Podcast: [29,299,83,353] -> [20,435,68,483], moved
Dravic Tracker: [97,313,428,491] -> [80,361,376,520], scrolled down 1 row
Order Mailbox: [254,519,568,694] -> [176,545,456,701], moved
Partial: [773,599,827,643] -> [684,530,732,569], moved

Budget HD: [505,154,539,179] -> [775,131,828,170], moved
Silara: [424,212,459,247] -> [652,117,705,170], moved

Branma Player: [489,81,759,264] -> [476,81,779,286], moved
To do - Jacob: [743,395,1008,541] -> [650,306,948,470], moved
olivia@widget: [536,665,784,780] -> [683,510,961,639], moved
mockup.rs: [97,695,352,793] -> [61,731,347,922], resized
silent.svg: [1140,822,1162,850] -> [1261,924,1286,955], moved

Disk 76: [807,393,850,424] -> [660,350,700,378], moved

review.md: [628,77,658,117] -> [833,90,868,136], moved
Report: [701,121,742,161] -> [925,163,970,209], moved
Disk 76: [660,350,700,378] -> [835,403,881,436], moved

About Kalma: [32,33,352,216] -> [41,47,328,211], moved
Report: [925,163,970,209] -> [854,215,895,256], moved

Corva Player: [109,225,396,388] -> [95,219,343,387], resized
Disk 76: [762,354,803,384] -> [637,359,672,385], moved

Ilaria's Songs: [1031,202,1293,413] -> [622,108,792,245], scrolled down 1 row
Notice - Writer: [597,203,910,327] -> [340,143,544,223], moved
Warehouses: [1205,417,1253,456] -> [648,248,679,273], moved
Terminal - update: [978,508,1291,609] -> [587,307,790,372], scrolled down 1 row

• [Assignment]
Every piece of the data is to be set down again exactly.

• [Reply to the exercise]
Podcast: [29,299,83,353] -> [20,435,68,483], moved
Dravic Tracker: [97,313,428,491] -> [80,361,376,520], scrolled down 1 row
Order Mailbox: [254,519,568,694] -> [176,545,456,701], moved
Partial: [773,599,827,643] -> [684,530,732,569], moved

Budget HD: [505,154,539,179] -> [775,131,828,170], moved
Silara: [424,212,459,247] -> [652,117,705,170], moved

Branma Player: [489,81,759,264] -> [476,81,779,286], moved
To do - Jacob: [743,395,1008,541] -> [650,306,948,470], moved
olivia@widget: [536,665,784,780] -> [683,510,961,639], moved
mockup.rs: [97,695,352,793] -> [61,731,347,922], resized
silent.svg: [1140,822,1162,850] -> [1261,924,1286,955], moved

Disk 76: [807,393,850,424] -> [660,350,700,378], moved

review.md: [628,77,658,117] -> [833,90,868,136], moved
Report: [701,121,742,161] -> [925,163,970,209], moved
Disk 76: [660,350,700,378] -> [835,403,881,436], moved

About Kalma: [32,33,352,216] -> [41,47,328,211], moved
Report: [925,163,970,209] -> [854,215,895,256], moved

Corva Player: [109,225,396,388] -> [95,219,343,387], resized
Disk 76: [762,354,803,384] -> [637,359,672,385], moved

Ilaria's Songs: [1031,202,1293,413] -> [622,108,792,245], scrolled down 1 row
Notice - Writer: [597,203,910,327] -> [340,143,544,223], moved
Warehouses: [1205,417,1253,456] -> [648,248,679,273], moved
Terminal - update: [978,508,1291,609] -> [587,307,790,372], scrolled down 1 row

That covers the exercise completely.